Lift out, unaltered, the lines of the material below between the line holding "(496, 663) = (269, 368): green" and the line holding "(663, 548) = (408, 388): turquoise", counting both.
━━━━━ DATA SUPPLIED ━━━━━
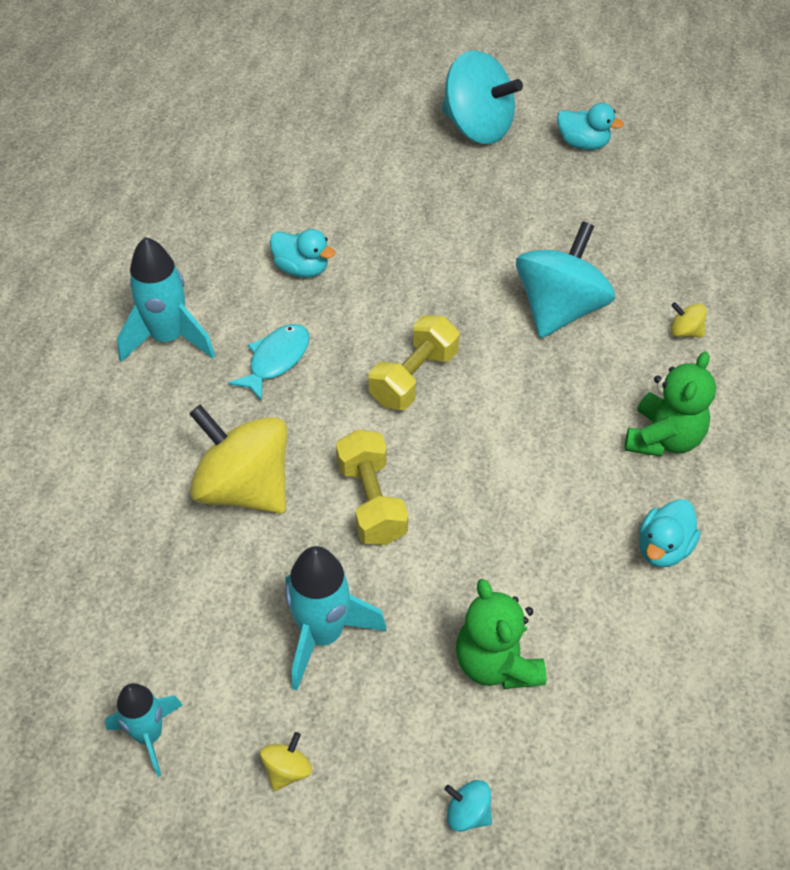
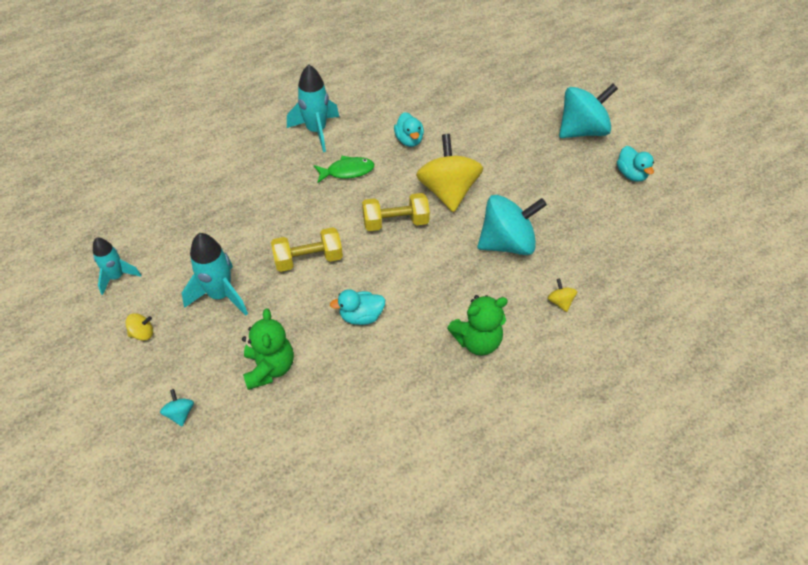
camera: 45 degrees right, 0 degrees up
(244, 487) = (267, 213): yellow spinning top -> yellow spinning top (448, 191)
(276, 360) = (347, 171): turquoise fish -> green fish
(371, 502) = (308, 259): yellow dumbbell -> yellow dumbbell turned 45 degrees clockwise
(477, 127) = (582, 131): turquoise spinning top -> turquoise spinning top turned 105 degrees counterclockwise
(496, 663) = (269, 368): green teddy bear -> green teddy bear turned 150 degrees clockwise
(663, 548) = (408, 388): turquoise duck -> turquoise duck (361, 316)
━━━━━
━━━━━ DATA SUPPLIED ━━━━━
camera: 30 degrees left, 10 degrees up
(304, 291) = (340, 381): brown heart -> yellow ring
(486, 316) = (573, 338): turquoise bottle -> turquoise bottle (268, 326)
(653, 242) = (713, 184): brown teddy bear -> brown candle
━━━━━
▶ [RESPONSE BOX]:
(496, 663) = (269, 368): green teddy bear -> green teddy bear turned 150 degrees clockwise
(663, 548) = (408, 388): turquoise duck -> turquoise duck (361, 316)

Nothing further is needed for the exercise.